_Supplied material:_
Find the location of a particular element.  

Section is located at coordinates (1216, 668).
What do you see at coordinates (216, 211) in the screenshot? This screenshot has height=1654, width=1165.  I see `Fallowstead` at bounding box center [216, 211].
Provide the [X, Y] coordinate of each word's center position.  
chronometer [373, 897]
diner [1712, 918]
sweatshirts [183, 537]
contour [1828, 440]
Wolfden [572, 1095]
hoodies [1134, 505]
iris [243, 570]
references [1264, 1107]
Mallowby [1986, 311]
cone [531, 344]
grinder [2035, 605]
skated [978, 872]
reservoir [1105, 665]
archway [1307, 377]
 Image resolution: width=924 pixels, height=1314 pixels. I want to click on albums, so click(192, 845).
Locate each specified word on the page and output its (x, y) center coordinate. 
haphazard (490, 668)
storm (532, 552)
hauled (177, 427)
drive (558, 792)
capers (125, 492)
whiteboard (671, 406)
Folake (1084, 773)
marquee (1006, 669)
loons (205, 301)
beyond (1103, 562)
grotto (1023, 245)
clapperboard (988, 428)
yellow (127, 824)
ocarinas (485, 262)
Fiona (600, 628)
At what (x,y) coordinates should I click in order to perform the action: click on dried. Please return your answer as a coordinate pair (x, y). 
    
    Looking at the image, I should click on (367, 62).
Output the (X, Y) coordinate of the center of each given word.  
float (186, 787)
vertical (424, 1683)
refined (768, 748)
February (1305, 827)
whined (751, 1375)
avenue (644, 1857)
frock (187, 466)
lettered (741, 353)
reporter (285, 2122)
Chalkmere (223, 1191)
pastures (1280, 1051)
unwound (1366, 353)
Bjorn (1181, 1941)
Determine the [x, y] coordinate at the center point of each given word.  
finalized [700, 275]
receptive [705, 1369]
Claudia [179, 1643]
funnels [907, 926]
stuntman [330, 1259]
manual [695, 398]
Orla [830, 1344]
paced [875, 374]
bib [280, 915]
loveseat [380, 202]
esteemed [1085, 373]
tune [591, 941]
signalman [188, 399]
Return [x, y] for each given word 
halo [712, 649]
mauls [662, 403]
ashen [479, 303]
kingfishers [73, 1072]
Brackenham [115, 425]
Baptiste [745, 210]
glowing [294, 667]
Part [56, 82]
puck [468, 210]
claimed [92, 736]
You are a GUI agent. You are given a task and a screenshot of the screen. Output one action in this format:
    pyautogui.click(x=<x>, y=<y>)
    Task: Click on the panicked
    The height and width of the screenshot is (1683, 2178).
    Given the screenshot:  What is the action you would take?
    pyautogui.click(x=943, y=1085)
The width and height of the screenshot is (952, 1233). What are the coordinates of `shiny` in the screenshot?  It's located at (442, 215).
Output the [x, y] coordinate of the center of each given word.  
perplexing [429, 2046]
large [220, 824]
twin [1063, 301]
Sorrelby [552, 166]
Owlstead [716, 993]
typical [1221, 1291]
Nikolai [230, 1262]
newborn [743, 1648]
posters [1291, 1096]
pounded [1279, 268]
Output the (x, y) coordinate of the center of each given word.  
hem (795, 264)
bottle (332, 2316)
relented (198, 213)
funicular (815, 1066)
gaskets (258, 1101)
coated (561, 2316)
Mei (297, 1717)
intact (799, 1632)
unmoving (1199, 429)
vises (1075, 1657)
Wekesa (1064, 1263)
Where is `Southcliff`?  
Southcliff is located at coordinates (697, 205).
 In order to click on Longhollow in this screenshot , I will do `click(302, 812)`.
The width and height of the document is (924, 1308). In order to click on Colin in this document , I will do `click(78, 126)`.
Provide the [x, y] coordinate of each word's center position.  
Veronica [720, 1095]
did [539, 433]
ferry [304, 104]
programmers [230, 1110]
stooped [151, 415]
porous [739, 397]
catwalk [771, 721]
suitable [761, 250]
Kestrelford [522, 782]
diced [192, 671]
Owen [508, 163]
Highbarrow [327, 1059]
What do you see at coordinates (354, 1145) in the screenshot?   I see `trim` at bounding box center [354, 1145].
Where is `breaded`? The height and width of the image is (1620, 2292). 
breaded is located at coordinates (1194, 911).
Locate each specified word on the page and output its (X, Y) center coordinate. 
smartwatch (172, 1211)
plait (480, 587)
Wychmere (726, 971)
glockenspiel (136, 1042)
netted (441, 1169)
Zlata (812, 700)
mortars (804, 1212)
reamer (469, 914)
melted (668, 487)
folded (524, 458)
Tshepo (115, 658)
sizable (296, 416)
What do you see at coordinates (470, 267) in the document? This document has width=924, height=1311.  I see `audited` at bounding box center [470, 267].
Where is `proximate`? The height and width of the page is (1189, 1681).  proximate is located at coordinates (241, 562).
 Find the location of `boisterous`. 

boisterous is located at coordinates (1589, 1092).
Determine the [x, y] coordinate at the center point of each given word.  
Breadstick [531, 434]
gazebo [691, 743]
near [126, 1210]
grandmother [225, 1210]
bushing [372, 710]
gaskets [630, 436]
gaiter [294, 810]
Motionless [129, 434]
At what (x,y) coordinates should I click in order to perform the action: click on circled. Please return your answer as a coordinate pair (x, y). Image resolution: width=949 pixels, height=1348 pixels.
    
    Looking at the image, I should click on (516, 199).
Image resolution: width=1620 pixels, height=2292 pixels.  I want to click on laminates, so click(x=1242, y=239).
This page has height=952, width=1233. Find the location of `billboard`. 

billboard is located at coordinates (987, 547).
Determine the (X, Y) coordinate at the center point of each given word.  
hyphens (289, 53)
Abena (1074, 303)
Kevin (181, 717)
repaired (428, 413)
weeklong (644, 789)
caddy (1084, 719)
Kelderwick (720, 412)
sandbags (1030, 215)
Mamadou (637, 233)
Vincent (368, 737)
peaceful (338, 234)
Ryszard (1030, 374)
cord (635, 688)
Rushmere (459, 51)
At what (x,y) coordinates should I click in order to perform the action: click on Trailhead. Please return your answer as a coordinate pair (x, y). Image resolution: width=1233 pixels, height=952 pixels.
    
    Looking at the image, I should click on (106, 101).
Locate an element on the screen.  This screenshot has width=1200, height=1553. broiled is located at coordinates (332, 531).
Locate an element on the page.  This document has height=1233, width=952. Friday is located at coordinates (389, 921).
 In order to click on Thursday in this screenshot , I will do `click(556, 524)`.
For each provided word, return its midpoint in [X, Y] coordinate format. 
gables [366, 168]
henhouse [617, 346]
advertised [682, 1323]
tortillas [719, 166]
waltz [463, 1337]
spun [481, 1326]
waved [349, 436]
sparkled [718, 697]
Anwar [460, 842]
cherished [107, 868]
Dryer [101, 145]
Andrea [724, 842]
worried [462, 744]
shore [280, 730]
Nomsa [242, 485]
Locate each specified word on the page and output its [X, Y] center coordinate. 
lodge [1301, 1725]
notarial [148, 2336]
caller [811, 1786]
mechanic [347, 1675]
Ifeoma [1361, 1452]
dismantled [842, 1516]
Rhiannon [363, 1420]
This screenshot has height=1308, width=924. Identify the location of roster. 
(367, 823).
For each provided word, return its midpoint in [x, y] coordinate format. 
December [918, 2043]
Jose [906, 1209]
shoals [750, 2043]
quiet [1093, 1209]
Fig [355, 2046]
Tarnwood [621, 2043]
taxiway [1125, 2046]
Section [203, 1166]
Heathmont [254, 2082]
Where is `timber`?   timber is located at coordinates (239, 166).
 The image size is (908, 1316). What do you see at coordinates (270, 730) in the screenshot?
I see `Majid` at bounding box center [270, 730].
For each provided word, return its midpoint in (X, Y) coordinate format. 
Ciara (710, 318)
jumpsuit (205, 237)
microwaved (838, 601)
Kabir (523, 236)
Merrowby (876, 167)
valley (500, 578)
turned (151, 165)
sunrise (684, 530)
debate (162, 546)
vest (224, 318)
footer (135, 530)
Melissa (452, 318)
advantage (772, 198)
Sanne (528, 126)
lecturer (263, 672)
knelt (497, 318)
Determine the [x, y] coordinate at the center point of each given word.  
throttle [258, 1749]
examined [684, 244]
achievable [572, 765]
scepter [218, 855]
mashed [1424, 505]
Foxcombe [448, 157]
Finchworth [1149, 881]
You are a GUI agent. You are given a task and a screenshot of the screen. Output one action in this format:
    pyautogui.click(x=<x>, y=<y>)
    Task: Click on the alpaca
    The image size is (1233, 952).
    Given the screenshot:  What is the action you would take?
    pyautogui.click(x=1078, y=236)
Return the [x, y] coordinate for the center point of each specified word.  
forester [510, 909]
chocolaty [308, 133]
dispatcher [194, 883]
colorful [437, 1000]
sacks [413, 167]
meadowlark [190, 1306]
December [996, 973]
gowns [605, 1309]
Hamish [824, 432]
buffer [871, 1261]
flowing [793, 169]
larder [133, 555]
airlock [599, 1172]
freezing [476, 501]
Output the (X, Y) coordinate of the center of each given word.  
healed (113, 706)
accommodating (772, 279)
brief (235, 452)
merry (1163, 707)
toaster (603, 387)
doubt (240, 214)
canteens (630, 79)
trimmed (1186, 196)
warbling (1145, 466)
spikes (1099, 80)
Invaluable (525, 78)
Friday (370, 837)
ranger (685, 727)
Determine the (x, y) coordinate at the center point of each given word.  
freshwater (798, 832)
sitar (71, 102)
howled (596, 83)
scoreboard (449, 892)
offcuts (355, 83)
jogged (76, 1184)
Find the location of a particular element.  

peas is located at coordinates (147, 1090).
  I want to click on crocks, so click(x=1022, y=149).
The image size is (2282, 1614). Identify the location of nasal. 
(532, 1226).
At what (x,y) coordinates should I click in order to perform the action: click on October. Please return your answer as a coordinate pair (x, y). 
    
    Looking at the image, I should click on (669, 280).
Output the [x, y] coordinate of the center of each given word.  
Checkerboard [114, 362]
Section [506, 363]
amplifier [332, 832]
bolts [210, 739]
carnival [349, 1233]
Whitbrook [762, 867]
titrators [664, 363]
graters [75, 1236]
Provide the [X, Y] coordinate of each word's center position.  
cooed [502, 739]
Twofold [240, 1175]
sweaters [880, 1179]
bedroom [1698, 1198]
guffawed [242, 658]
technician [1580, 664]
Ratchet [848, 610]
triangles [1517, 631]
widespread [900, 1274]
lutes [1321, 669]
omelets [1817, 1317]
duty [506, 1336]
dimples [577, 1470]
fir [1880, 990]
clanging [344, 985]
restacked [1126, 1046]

_Set exercise:_
Return the rows word for word, starting at the very first row and ending at the line that contains "chronometer [373, 897]", with both ends included.

_Response for this exercise:_
Find the location of a particular element.  

Section is located at coordinates (1216, 668).
What do you see at coordinates (216, 211) in the screenshot? This screenshot has height=1654, width=1165.  I see `Fallowstead` at bounding box center [216, 211].
Provide the [X, Y] coordinate of each word's center position.  
chronometer [373, 897]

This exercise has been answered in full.